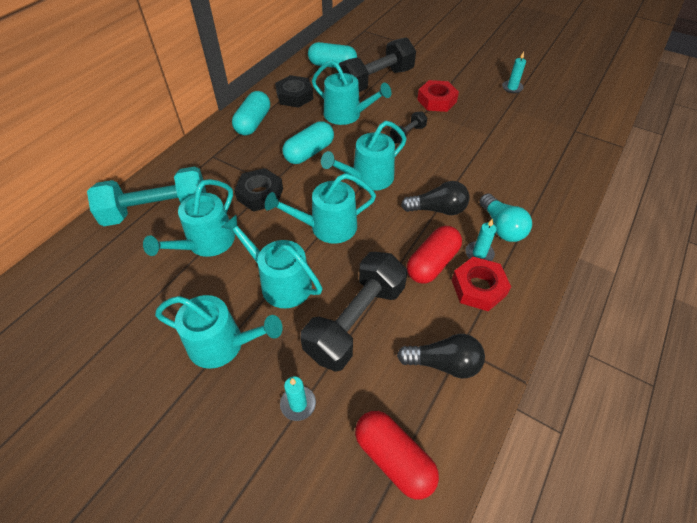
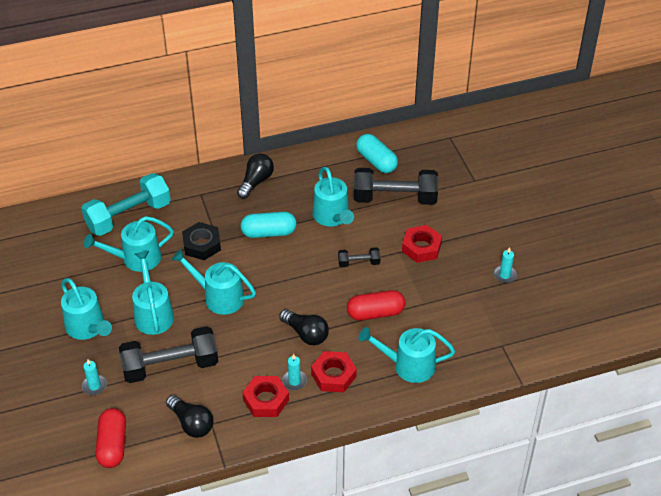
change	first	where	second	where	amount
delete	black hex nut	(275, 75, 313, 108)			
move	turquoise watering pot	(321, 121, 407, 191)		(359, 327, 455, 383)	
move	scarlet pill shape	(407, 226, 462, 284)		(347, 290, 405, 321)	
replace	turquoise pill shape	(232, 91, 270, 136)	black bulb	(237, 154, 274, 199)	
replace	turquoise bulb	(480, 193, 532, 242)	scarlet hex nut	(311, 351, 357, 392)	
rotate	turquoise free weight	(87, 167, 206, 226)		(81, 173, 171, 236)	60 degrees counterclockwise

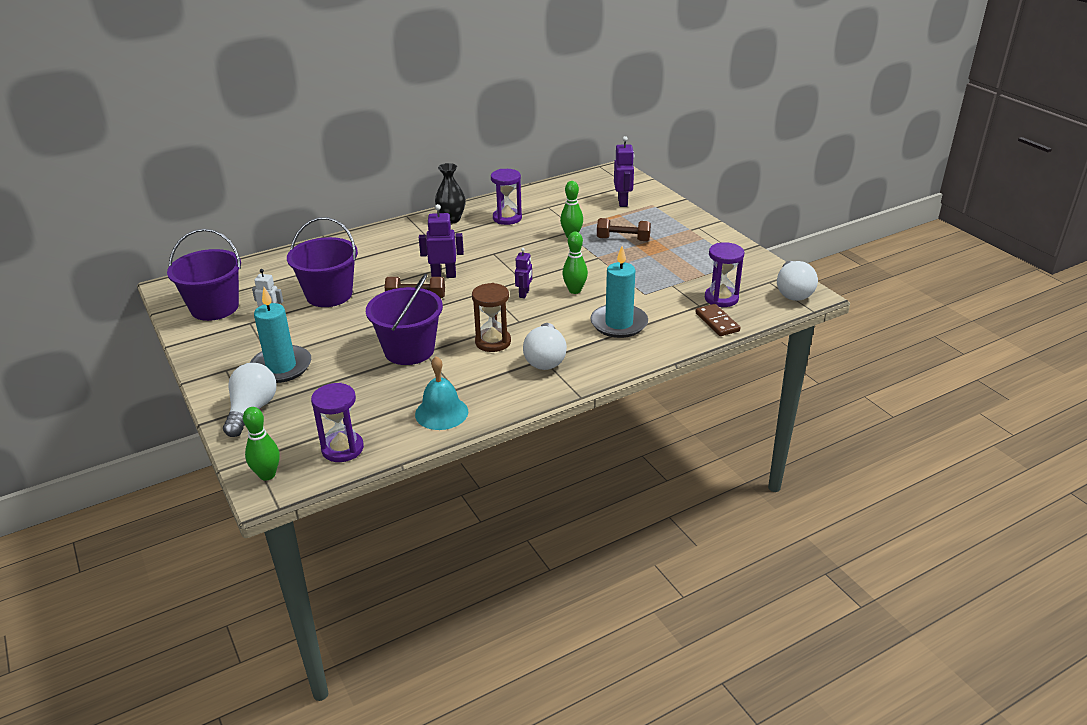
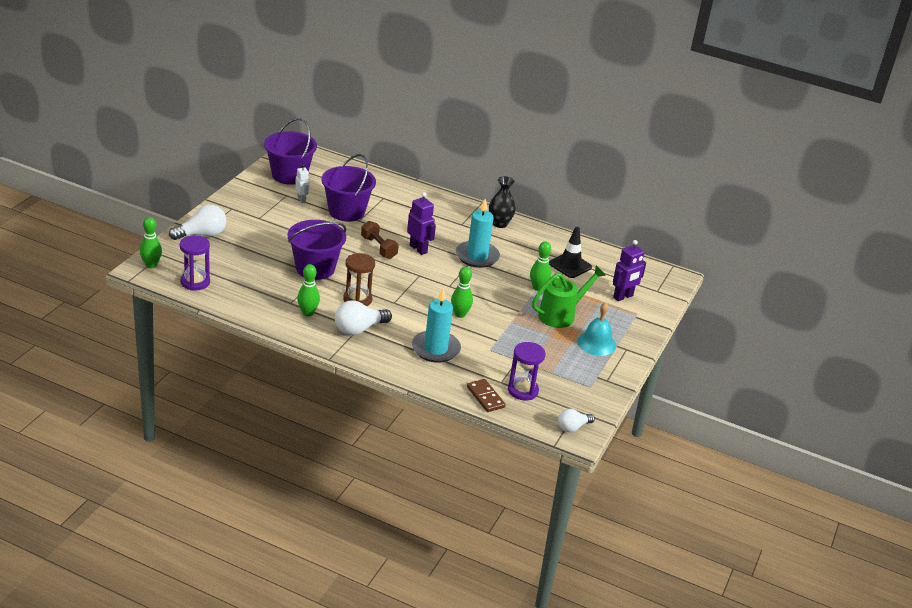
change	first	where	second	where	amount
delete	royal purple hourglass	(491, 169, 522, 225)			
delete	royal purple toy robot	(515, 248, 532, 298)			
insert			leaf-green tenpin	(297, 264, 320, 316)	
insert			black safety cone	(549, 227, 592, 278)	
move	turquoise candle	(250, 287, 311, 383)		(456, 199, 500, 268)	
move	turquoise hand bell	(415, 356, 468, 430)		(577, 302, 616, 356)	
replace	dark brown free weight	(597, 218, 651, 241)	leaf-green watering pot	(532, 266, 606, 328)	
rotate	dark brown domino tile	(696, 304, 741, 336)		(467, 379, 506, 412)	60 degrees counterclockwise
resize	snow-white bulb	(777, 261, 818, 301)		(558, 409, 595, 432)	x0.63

----

Problem requirements: Your answer should be the exact lines above from the one containing "290, 405, 321)" through the one containing "266, 606, 328)", with both end lines kept and the pictures removed, please.

Response box:
move	scarlet pill shape	(407, 226, 462, 284)		(347, 290, 405, 321)	
replace	turquoise pill shape	(232, 91, 270, 136)	black bulb	(237, 154, 274, 199)	
replace	turquoise bulb	(480, 193, 532, 242)	scarlet hex nut	(311, 351, 357, 392)	
rotate	turquoise free weight	(87, 167, 206, 226)		(81, 173, 171, 236)	60 degrees counterclockwise

change	first	where	second	where	amount
delete	royal purple hourglass	(491, 169, 522, 225)			
delete	royal purple toy robot	(515, 248, 532, 298)			
insert			leaf-green tenpin	(297, 264, 320, 316)	
insert			black safety cone	(549, 227, 592, 278)	
move	turquoise candle	(250, 287, 311, 383)		(456, 199, 500, 268)	
move	turquoise hand bell	(415, 356, 468, 430)		(577, 302, 616, 356)	
replace	dark brown free weight	(597, 218, 651, 241)	leaf-green watering pot	(532, 266, 606, 328)	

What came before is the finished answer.